→ **Task directions**
In full and exactly, reproduce the entries below, but omit the pictures.

→ **Given information**
☆ ☆ ☆ ☆

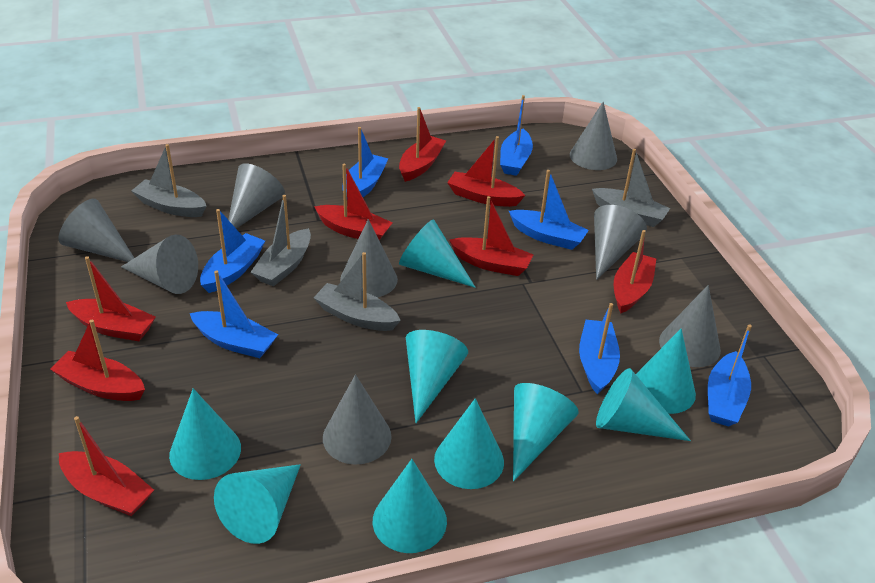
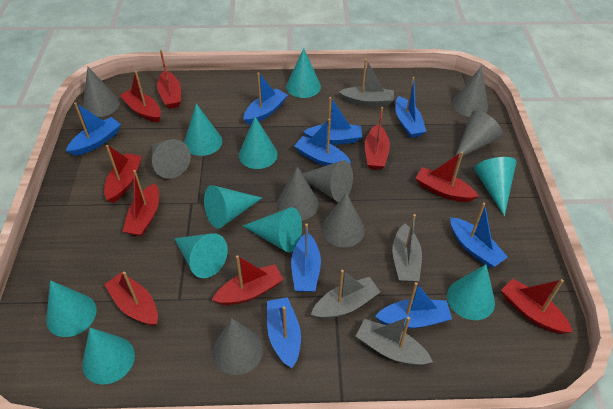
blue boat: 7 -> 9
red boat: 8 -> 9
turquoise cone: 9 -> 10

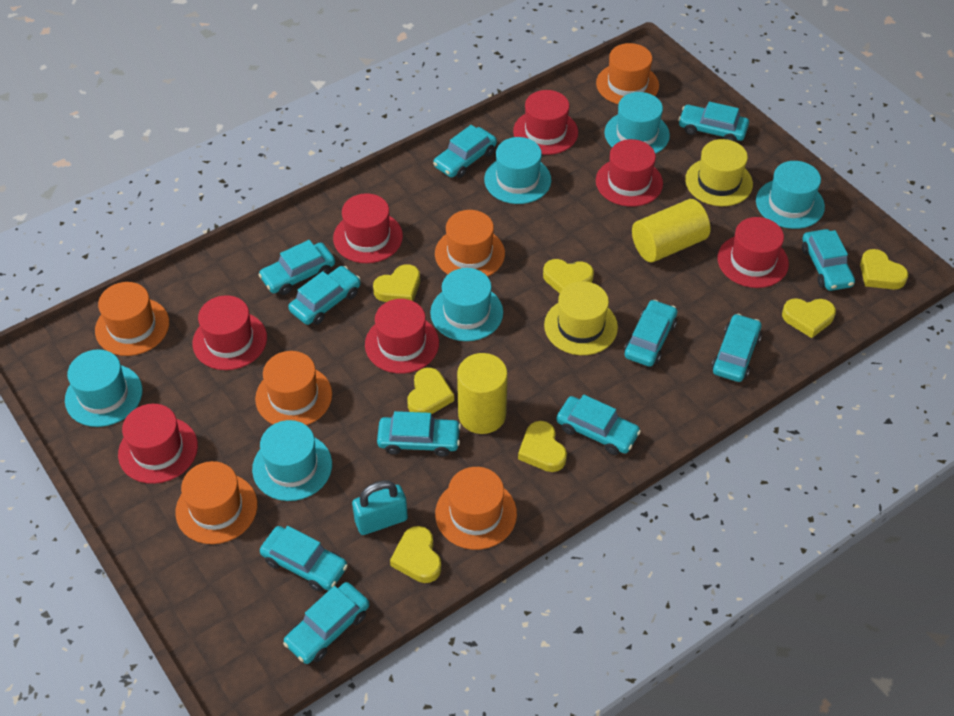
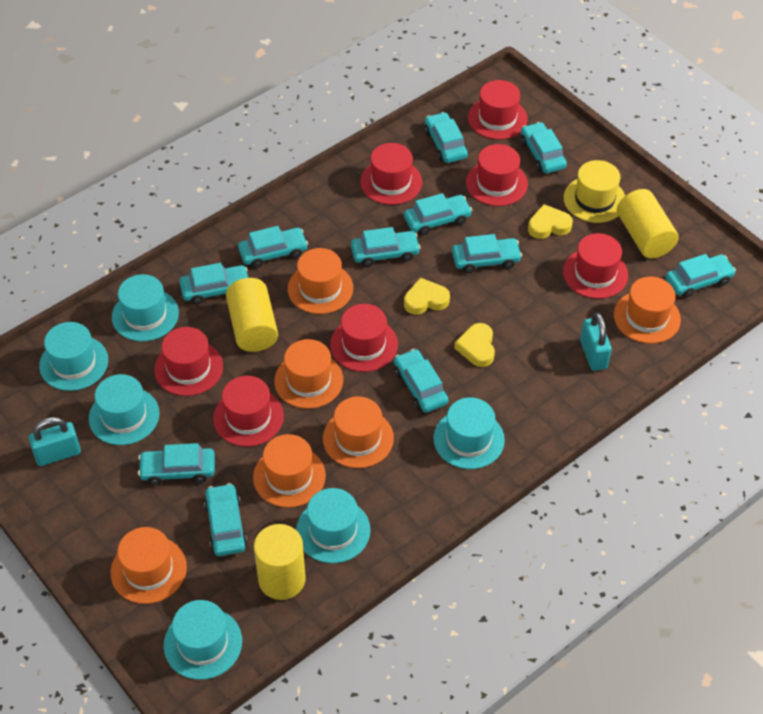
turquoise padlock: 1 -> 2
yellow cylinder: 2 -> 3
yellow hat: 2 -> 1
yellow heart: 7 -> 3

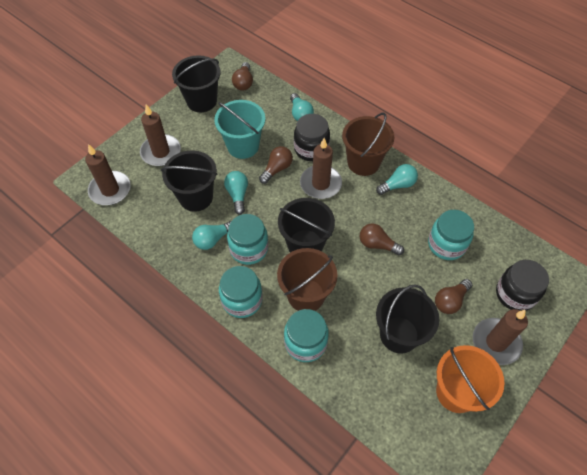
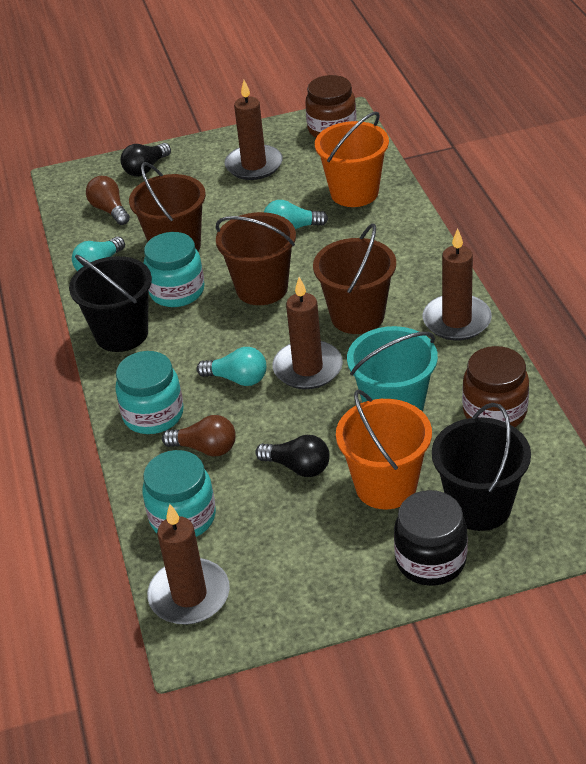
black bucket: 4 -> 2
black jar: 2 -> 1
black light bulb: 0 -> 2
brown bucket: 2 -> 3
brown jar: 0 -> 2
brown light bulb: 4 -> 2
orange bucket: 1 -> 2
turquoise jar: 4 -> 3
turquoise light bulb: 4 -> 3

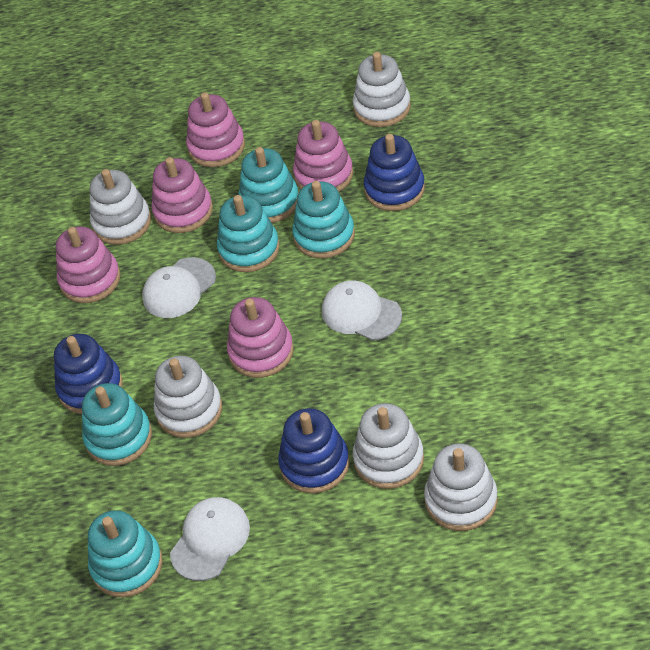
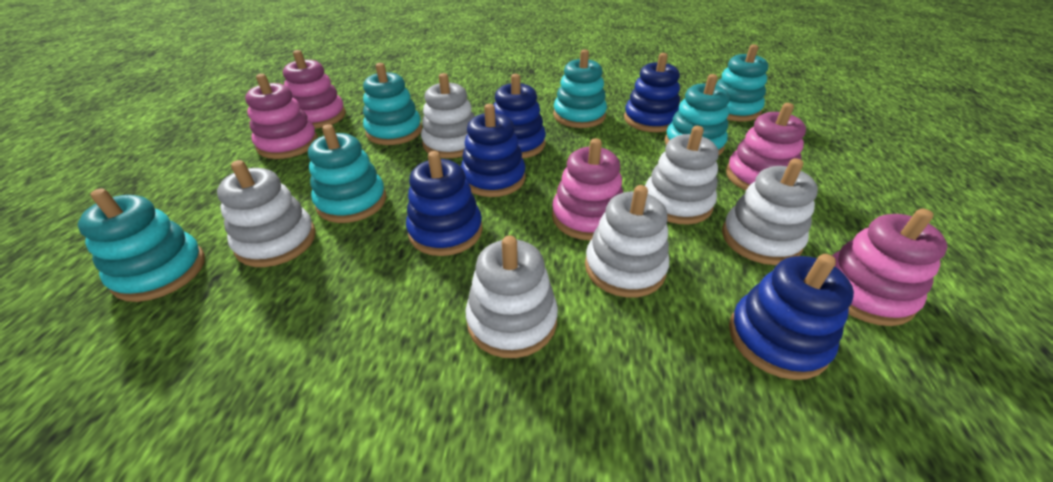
blue stacking toy: 3 -> 5
turquoise stacking toy: 5 -> 6
white cap: 3 -> 0
white stacking toy: 5 -> 6

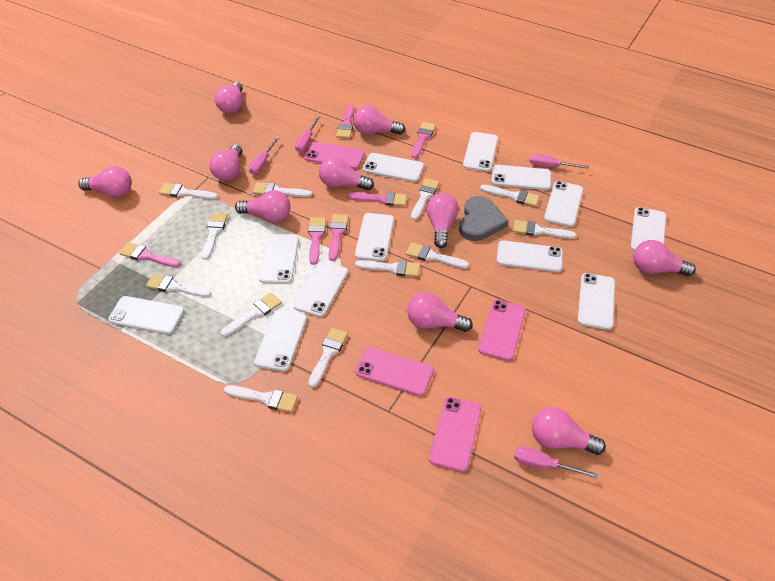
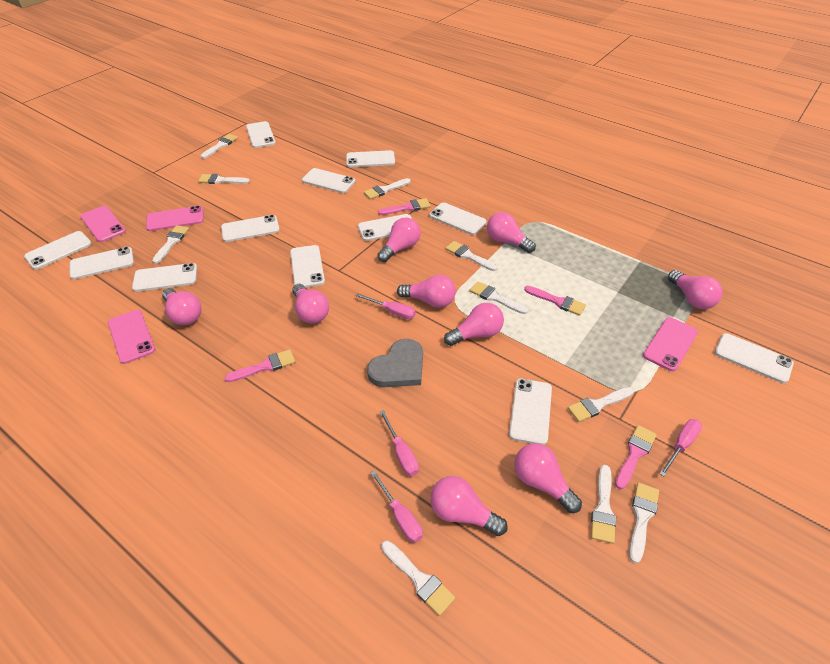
pink brush: 6 -> 4
pink light bulb: 10 -> 9
white brush: 12 -> 10

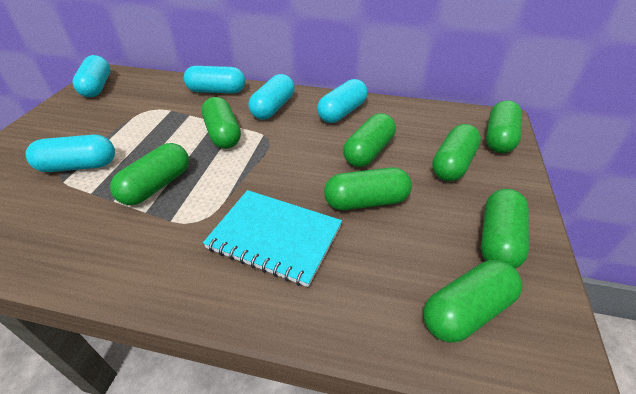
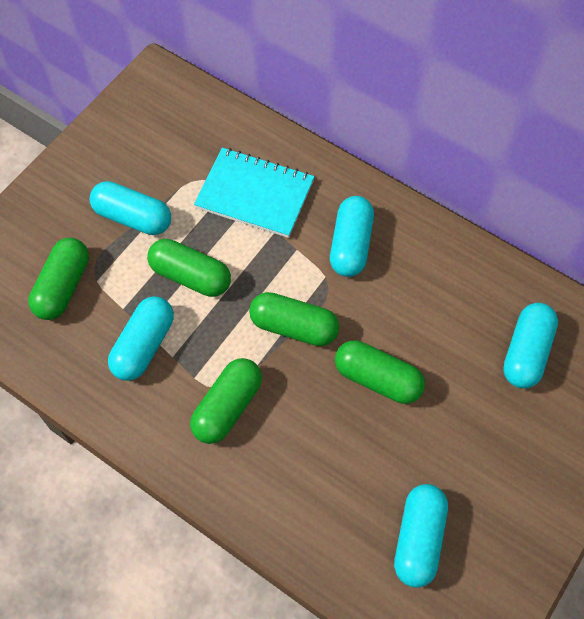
green capsule: 8 -> 5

☆ ☆ ☆ ☆

→ **Written answer**
blue boat: 7 -> 9
red boat: 8 -> 9
turquoise cone: 9 -> 10

turquoise padlock: 1 -> 2
yellow cylinder: 2 -> 3
yellow hat: 2 -> 1
yellow heart: 7 -> 3

black bucket: 4 -> 2
black jar: 2 -> 1
black light bulb: 0 -> 2
brown bucket: 2 -> 3
brown jar: 0 -> 2
brown light bulb: 4 -> 2
orange bucket: 1 -> 2
turquoise jar: 4 -> 3
turquoise light bulb: 4 -> 3

blue stacking toy: 3 -> 5
turquoise stacking toy: 5 -> 6
white cap: 3 -> 0
white stacking toy: 5 -> 6

pink brush: 6 -> 4
pink light bulb: 10 -> 9
white brush: 12 -> 10

green capsule: 8 -> 5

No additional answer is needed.